DIRECTIONS: Return only that part of the material below which starts with the line containing "S4: switch (+24V, PWR_IN)" and goes on through the line containing "D2: LED yellow", restated exactly.

======== INFORMATION SUPPLIED ========

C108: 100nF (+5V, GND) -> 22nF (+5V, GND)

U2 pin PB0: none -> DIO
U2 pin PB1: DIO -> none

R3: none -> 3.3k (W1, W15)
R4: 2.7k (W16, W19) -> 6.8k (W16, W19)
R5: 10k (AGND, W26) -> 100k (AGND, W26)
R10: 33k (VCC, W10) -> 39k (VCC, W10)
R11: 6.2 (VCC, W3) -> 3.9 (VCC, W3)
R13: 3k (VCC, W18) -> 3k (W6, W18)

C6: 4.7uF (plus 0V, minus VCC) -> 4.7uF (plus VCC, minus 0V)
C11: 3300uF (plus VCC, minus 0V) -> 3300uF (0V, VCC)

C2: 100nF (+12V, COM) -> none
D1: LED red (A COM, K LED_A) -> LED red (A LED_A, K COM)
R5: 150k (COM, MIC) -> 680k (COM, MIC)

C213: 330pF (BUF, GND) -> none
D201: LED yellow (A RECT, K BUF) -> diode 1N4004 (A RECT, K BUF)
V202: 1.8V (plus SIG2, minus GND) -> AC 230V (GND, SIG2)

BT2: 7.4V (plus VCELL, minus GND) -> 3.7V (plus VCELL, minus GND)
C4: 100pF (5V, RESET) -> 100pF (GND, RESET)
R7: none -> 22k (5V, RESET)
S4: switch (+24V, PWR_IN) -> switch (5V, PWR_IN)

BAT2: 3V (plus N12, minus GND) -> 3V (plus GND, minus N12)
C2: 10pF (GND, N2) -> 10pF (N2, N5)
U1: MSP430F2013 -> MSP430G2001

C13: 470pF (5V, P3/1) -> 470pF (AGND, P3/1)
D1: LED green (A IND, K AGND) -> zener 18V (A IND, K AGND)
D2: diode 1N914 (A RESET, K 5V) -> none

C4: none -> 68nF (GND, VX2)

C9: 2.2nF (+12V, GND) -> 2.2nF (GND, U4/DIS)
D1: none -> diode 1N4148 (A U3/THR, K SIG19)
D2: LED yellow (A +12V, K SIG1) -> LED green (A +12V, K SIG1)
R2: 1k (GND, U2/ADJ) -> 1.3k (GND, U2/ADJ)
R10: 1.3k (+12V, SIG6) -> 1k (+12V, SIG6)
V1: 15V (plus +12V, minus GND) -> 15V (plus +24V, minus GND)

========

RESPONSE:
S4: switch (+24V, PWR_IN) -> switch (5V, PWR_IN)

BAT2: 3V (plus N12, minus GND) -> 3V (plus GND, minus N12)
C2: 10pF (GND, N2) -> 10pF (N2, N5)
U1: MSP430F2013 -> MSP430G2001

C13: 470pF (5V, P3/1) -> 470pF (AGND, P3/1)
D1: LED green (A IND, K AGND) -> zener 18V (A IND, K AGND)
D2: diode 1N914 (A RESET, K 5V) -> none

C4: none -> 68nF (GND, VX2)

C9: 2.2nF (+12V, GND) -> 2.2nF (GND, U4/DIS)
D1: none -> diode 1N4148 (A U3/THR, K SIG19)
D2: LED yellow (A +12V, K SIG1) -> LED green (A +12V, K SIG1)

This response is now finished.